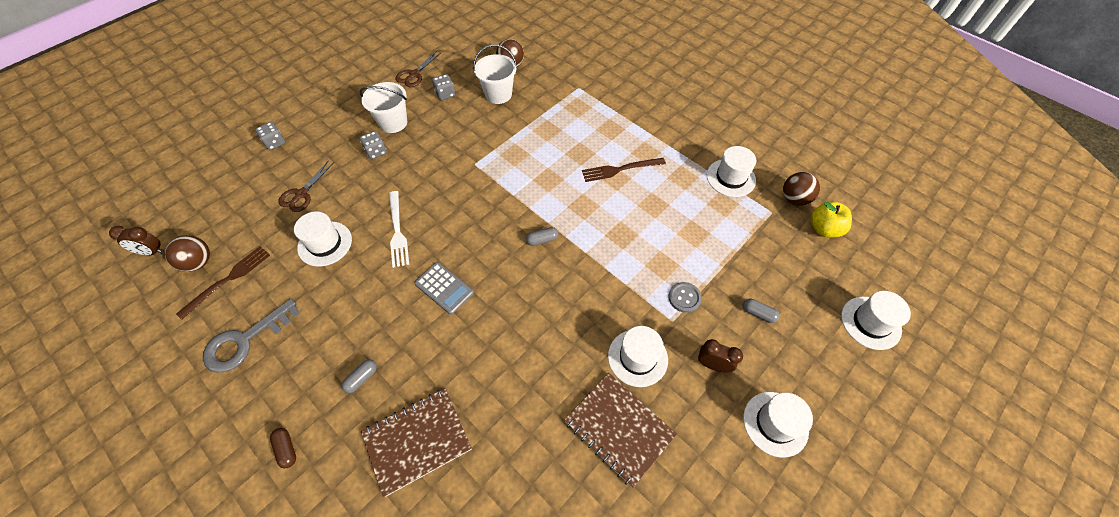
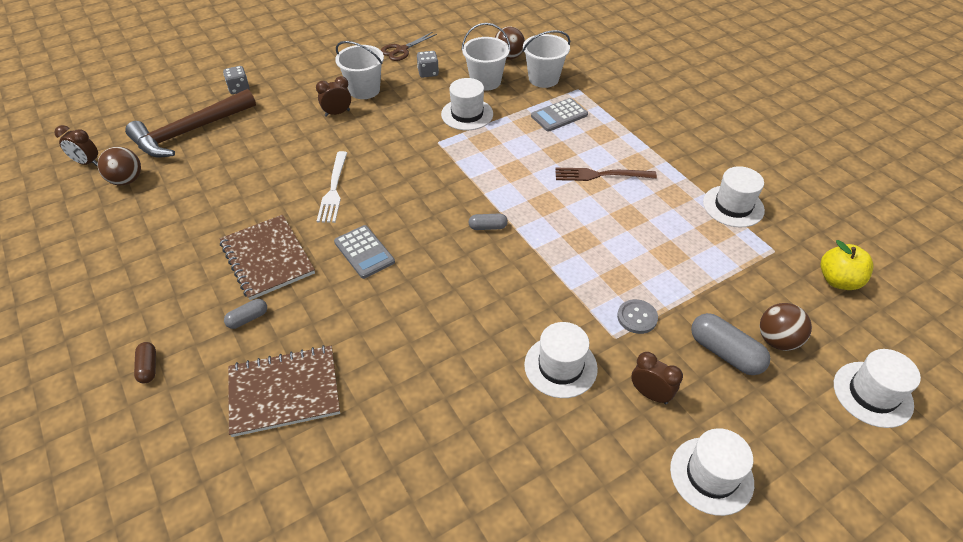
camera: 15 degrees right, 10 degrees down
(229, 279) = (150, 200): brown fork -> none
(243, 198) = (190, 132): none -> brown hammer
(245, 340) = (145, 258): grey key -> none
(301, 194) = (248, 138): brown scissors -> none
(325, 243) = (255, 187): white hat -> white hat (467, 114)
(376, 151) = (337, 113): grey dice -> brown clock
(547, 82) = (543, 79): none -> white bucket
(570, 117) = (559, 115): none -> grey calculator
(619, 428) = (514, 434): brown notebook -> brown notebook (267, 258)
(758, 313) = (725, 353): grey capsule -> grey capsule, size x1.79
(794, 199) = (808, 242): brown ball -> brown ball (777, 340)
---
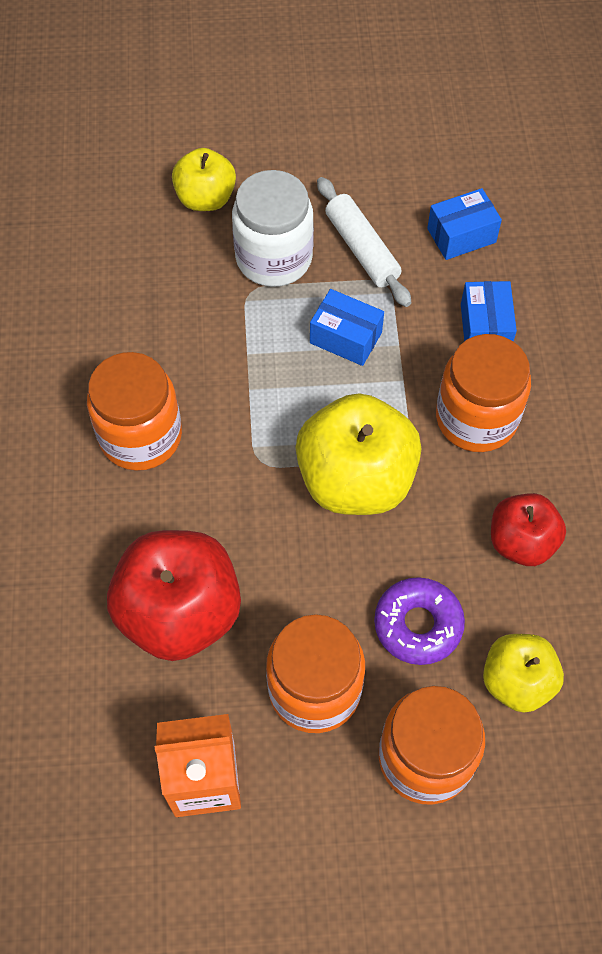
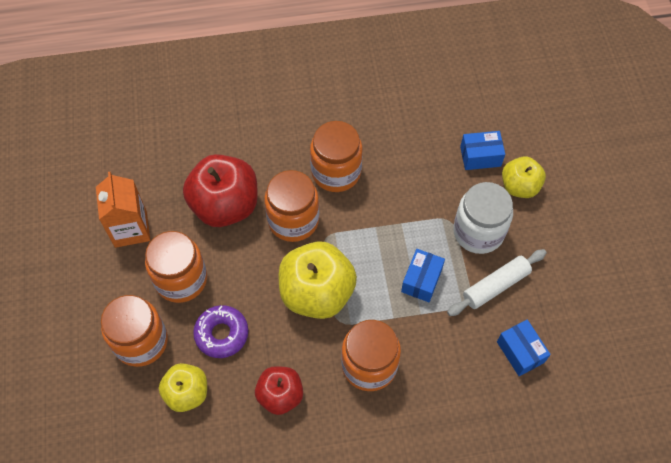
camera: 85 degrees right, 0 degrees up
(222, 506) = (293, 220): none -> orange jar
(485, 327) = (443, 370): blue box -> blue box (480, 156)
---
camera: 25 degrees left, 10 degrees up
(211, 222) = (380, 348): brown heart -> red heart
---
From the material above, return every line that contains "right".

§ **Answer**
camera: 15 degrees right, 10 degrees down
camera: 85 degrees right, 0 degrees up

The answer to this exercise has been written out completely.